Dataset entries:
══════════════════════════════

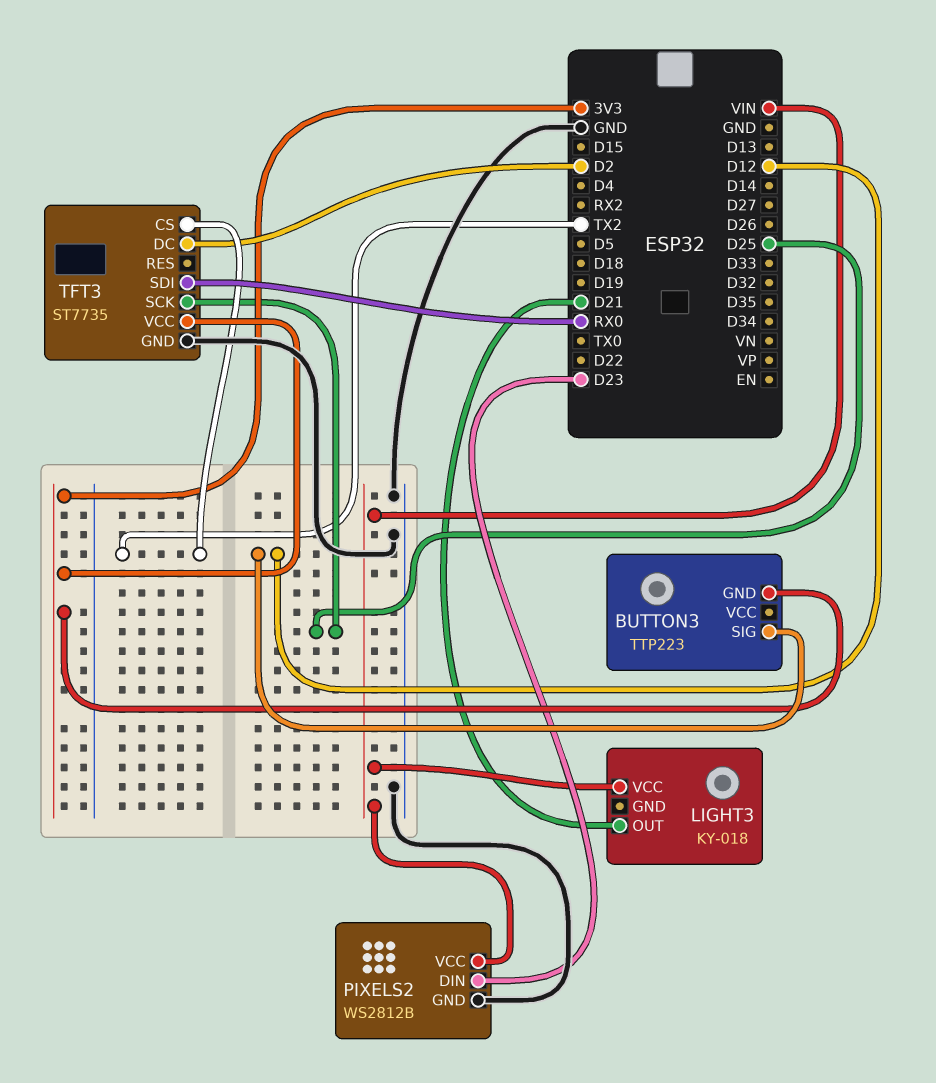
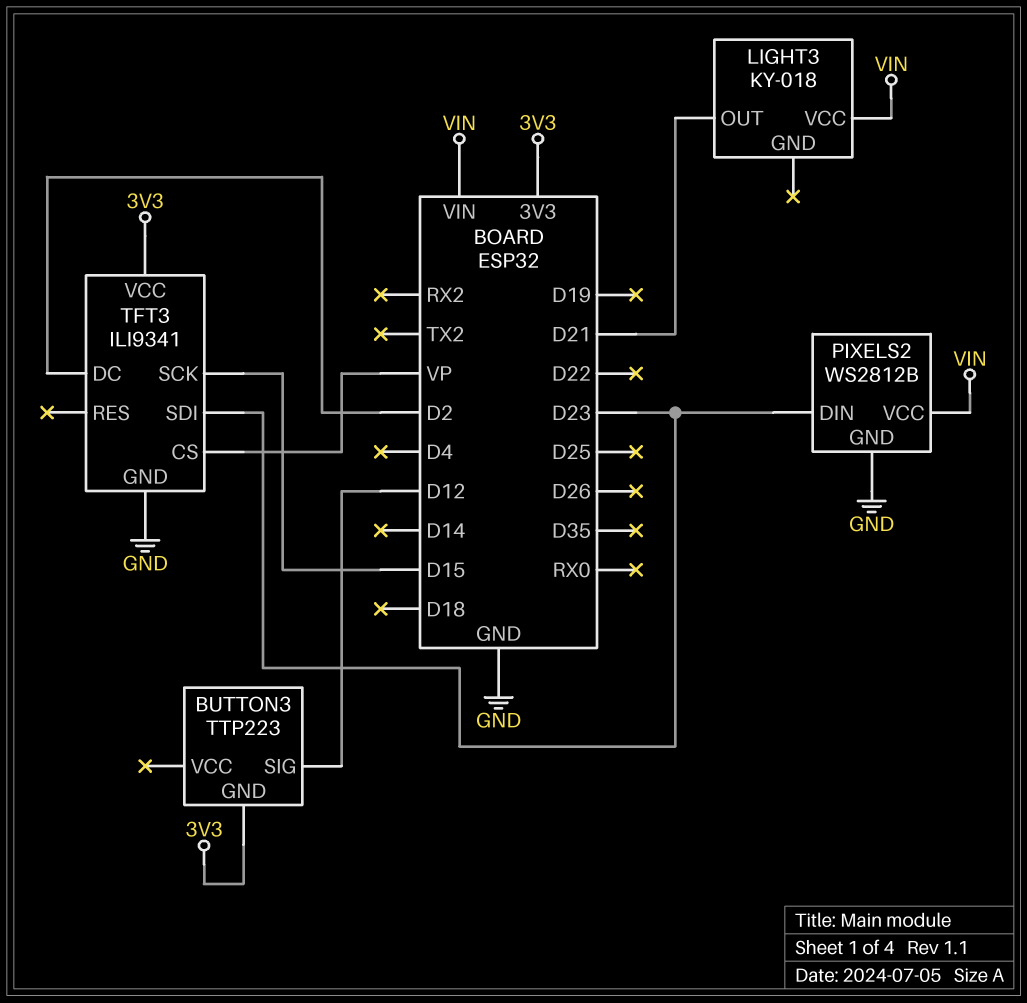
TFT3: ST7735 -> ILI9341
TFT3 pin CS: TX2 -> VP
TFT3 pin SCK: D25 -> D15
TFT3 pin SDI: RX0 -> D23

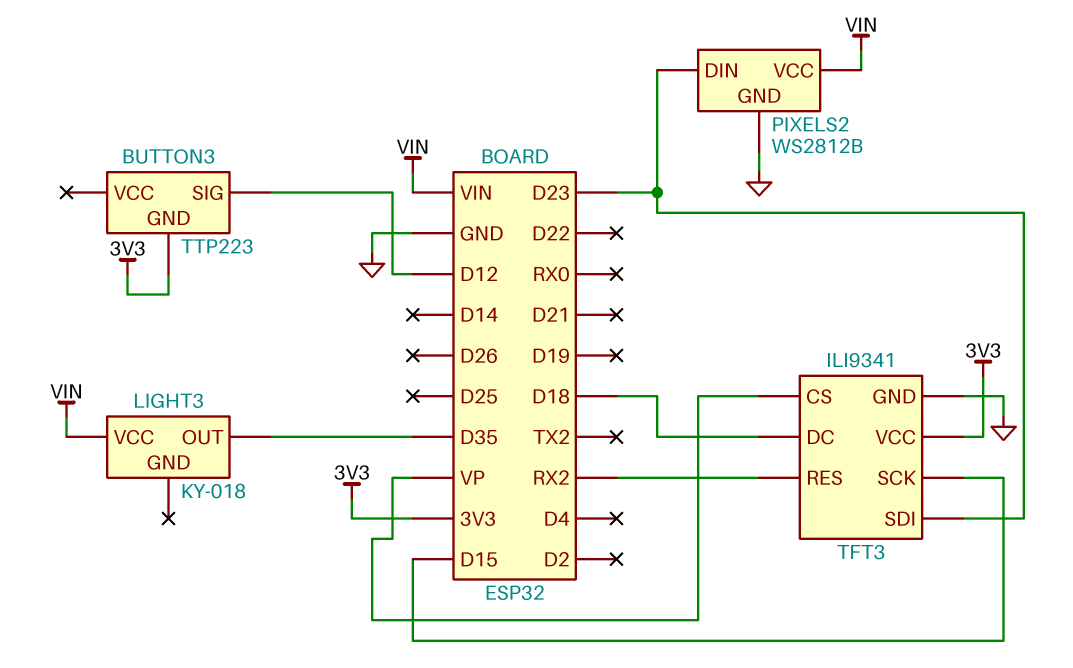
LIGHT3 pin OUT: D21 -> D35
TFT3 pin DC: D2 -> D18
TFT3 pin RES: none -> RX2

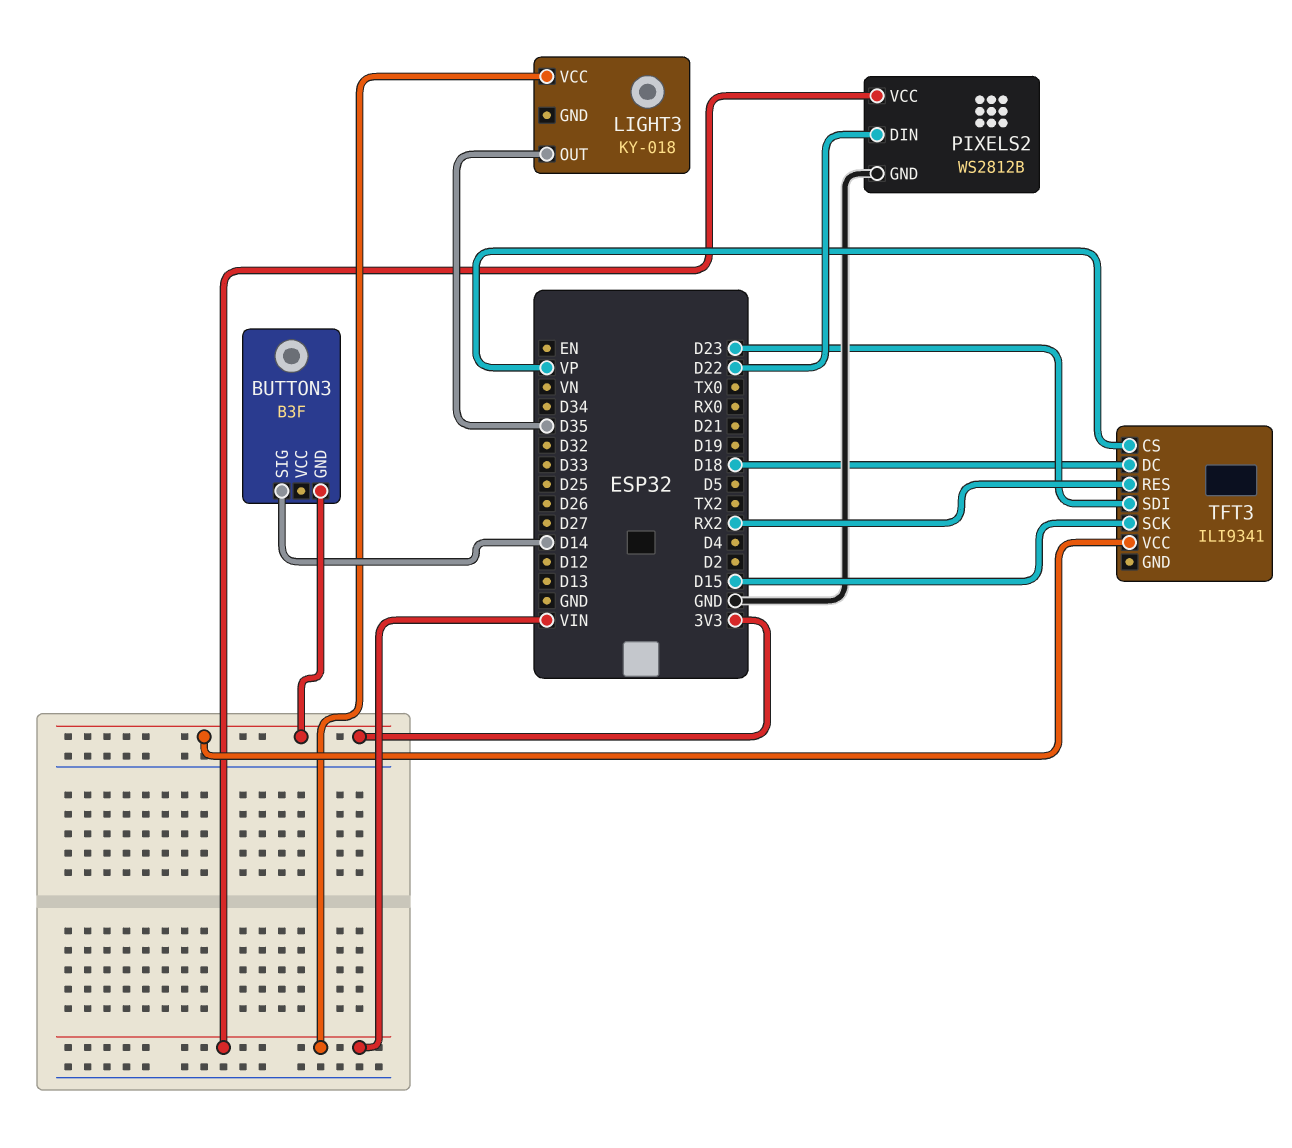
BUTTON3: TTP223 -> B3F
BUTTON3 pin SIG: D12 -> D14
PIXELS2 pin DIN: D23 -> D22
TFT3 pin GND: GND -> none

══════════════════════════════

[WORK TO BE COMPLETED]
All pictures are to be dropped, and the records above returned exactly.

[WRITTEN RESPONSE]
TFT3: ST7735 -> ILI9341
TFT3 pin CS: TX2 -> VP
TFT3 pin SCK: D25 -> D15
TFT3 pin SDI: RX0 -> D23

LIGHT3 pin OUT: D21 -> D35
TFT3 pin DC: D2 -> D18
TFT3 pin RES: none -> RX2

BUTTON3: TTP223 -> B3F
BUTTON3 pin SIG: D12 -> D14
PIXELS2 pin DIN: D23 -> D22
TFT3 pin GND: GND -> none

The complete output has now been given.